• TASK STATEMENT: An exact copy of all the data is required, with pictures left out.

*** EXERCISE DATA ***

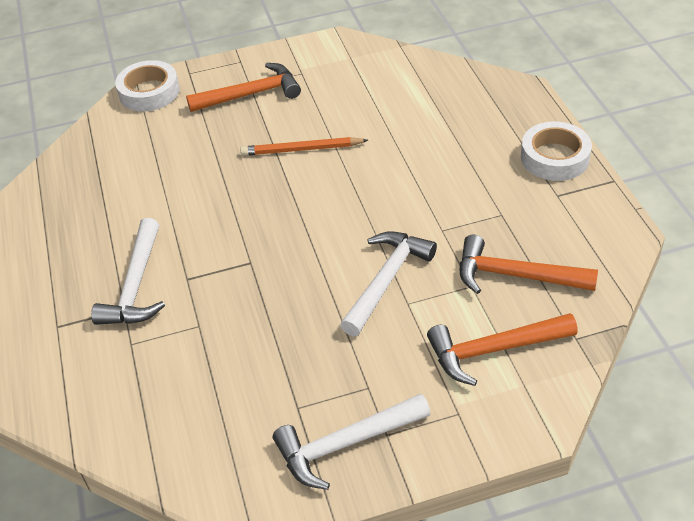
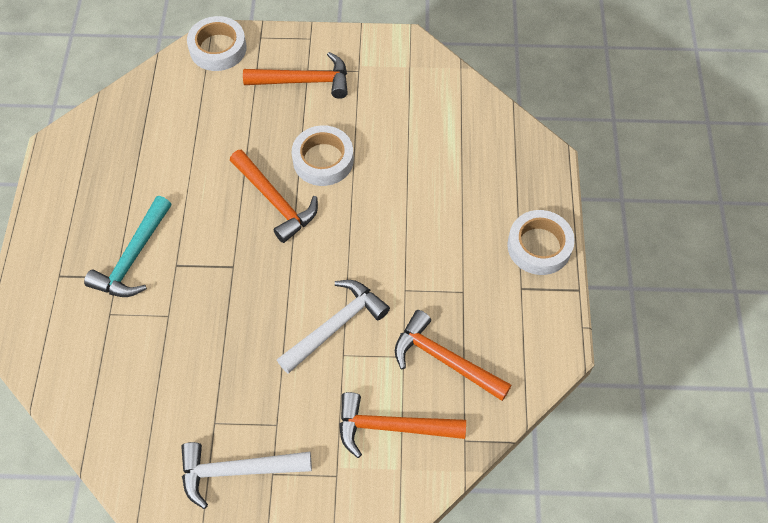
camera: 15 degrees right, 15 degrees up
(136, 285) = (133, 257): white hammer -> turquoise hammer
(268, 195) = (275, 201): none -> orange hammer
(302, 149) = (323, 160): orange pencil -> white tape

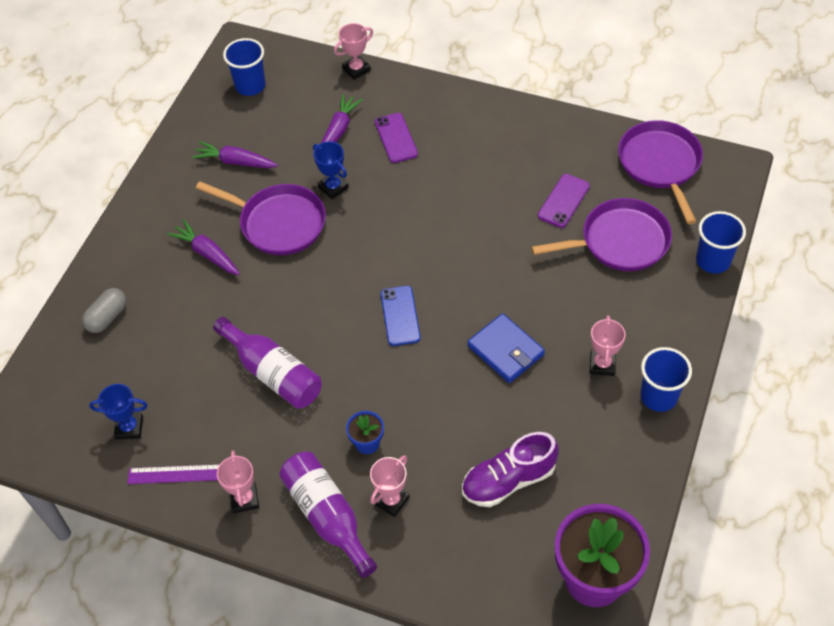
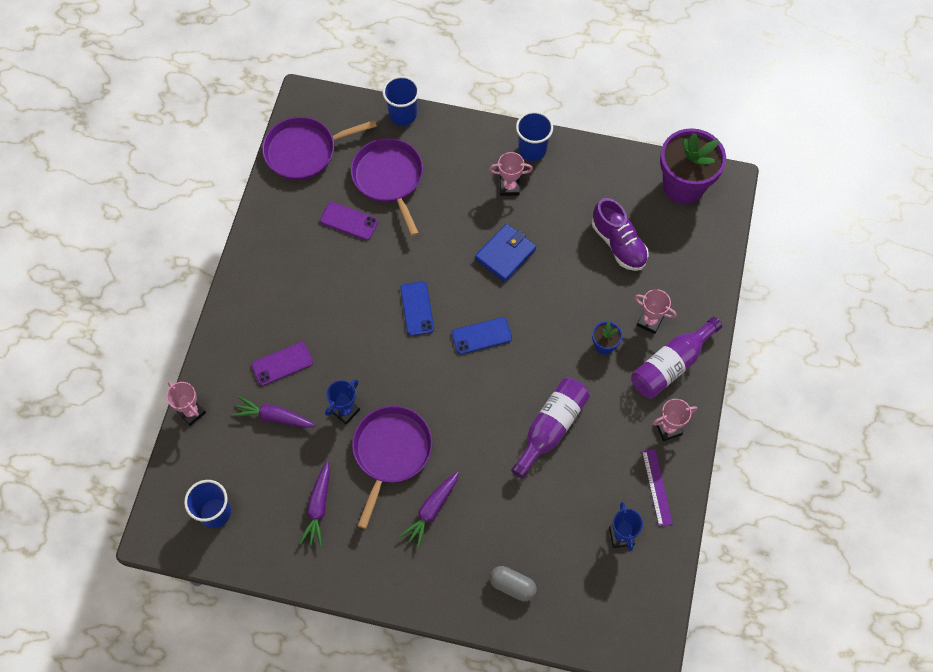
camera: 100 degrees left, 10 degrees up
(444, 257) = (417, 308): none -> blue phone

***

• RESPONSE BELOW:
camera: 15 degrees right, 15 degrees up
(136, 285) = (133, 257): white hammer -> turquoise hammer
(268, 195) = (275, 201): none -> orange hammer
(302, 149) = (323, 160): orange pencil -> white tape

camera: 100 degrees left, 10 degrees up
(444, 257) = (417, 308): none -> blue phone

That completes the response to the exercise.